◆ ABOUT THIS EXERCISE: The records that follow are to be repeated exactly, without any pictures.

(Spatial object tracking data)
====================

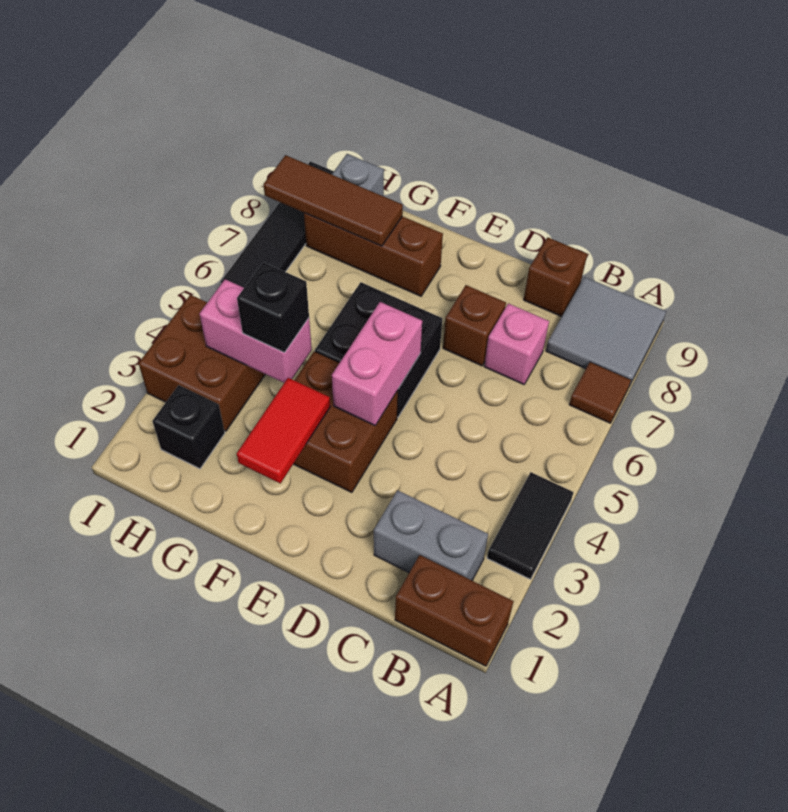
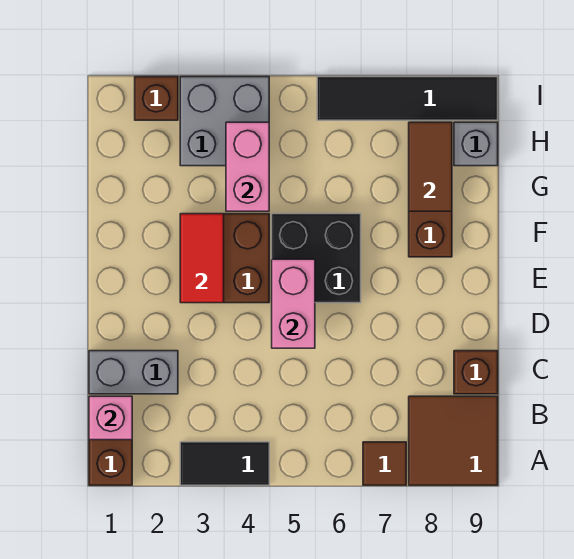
grey tile A8:B9 level 1 -> brown tile A8:B9 level 1
grey brick B2:C2 level 1 -> grey brick C1:C2 level 1
pink brick C7 level 1 -> pink brick B1 level 2
brown brick D7 level 1 -> brown brick I2 level 1
pink brick E4:E5 level 2 -> pink brick D5:E5 level 2
red tile F2:F3 level 2 -> red tile E3:F3 level 2
black brick G4 level 3 -> none
brown tile G8:I8 level 2 -> brown tile G8:H8 level 2
black brick H2 level 1 -> none
brown brick H3:I4 level 1 -> grey brick H3:I4 level 1

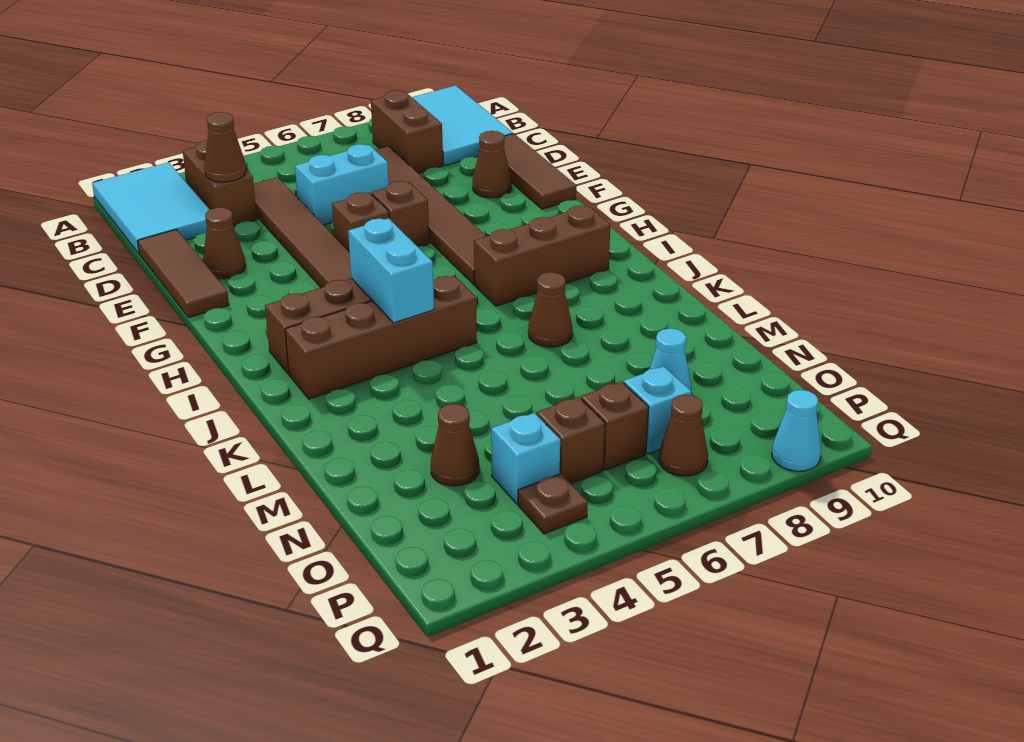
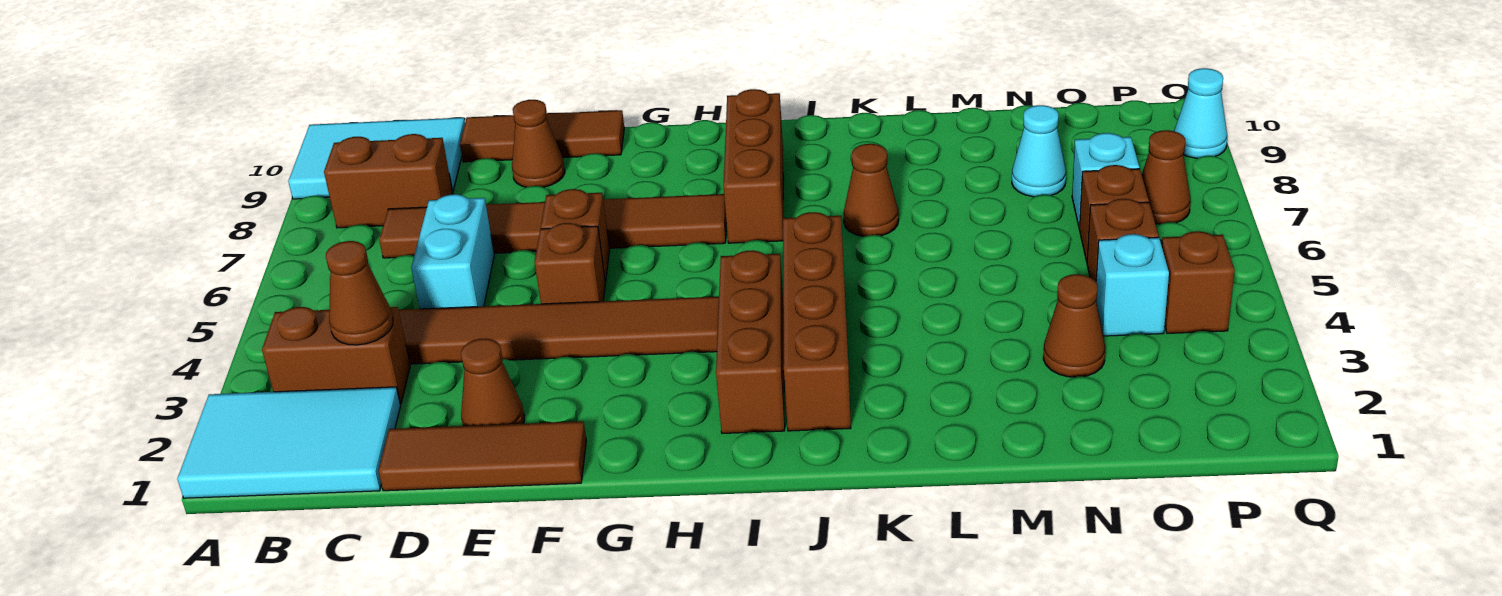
cyan brick I4:J4 level 2 -> none
brown plate P4 level 1 -> brown brick P4 level 1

====================

◆ ANSWER FOR THE TASK:
grey tile A8:B9 level 1 -> brown tile A8:B9 level 1
grey brick B2:C2 level 1 -> grey brick C1:C2 level 1
pink brick C7 level 1 -> pink brick B1 level 2
brown brick D7 level 1 -> brown brick I2 level 1
pink brick E4:E5 level 2 -> pink brick D5:E5 level 2
red tile F2:F3 level 2 -> red tile E3:F3 level 2
black brick G4 level 3 -> none
brown tile G8:I8 level 2 -> brown tile G8:H8 level 2
black brick H2 level 1 -> none
brown brick H3:I4 level 1 -> grey brick H3:I4 level 1

cyan brick I4:J4 level 2 -> none
brown plate P4 level 1 -> brown brick P4 level 1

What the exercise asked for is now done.